### Required task
Locate each line in the listing that contains the word "right" and copy those lines out in full.

### Data to process
- - - -
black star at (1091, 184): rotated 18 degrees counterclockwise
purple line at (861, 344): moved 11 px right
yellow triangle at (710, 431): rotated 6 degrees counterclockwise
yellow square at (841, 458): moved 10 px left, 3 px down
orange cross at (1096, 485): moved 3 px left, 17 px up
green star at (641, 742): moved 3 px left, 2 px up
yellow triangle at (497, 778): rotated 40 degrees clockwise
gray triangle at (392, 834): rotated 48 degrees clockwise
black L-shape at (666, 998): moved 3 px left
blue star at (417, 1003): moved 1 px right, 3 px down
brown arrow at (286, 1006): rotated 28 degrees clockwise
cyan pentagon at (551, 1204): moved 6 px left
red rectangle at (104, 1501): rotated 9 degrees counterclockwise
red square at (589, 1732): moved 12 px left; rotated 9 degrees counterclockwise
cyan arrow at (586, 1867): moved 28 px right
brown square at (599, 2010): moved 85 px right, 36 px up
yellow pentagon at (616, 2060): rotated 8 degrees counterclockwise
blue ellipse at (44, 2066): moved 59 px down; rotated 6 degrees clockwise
- - - -
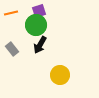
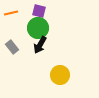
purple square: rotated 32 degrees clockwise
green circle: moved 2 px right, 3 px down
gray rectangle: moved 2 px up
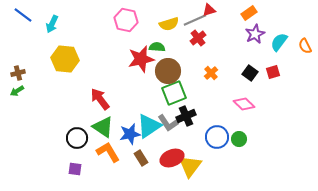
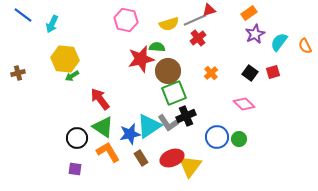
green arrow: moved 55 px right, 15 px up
- - - -
### Solved problem
purple line at (861, 344): moved 11 px right
blue star at (417, 1003): moved 1 px right, 3 px down
cyan arrow at (586, 1867): moved 28 px right
brown square at (599, 2010): moved 85 px right, 36 px up
green circle: moved 2 px right, 3 px down
green arrow: moved 55 px right, 15 px up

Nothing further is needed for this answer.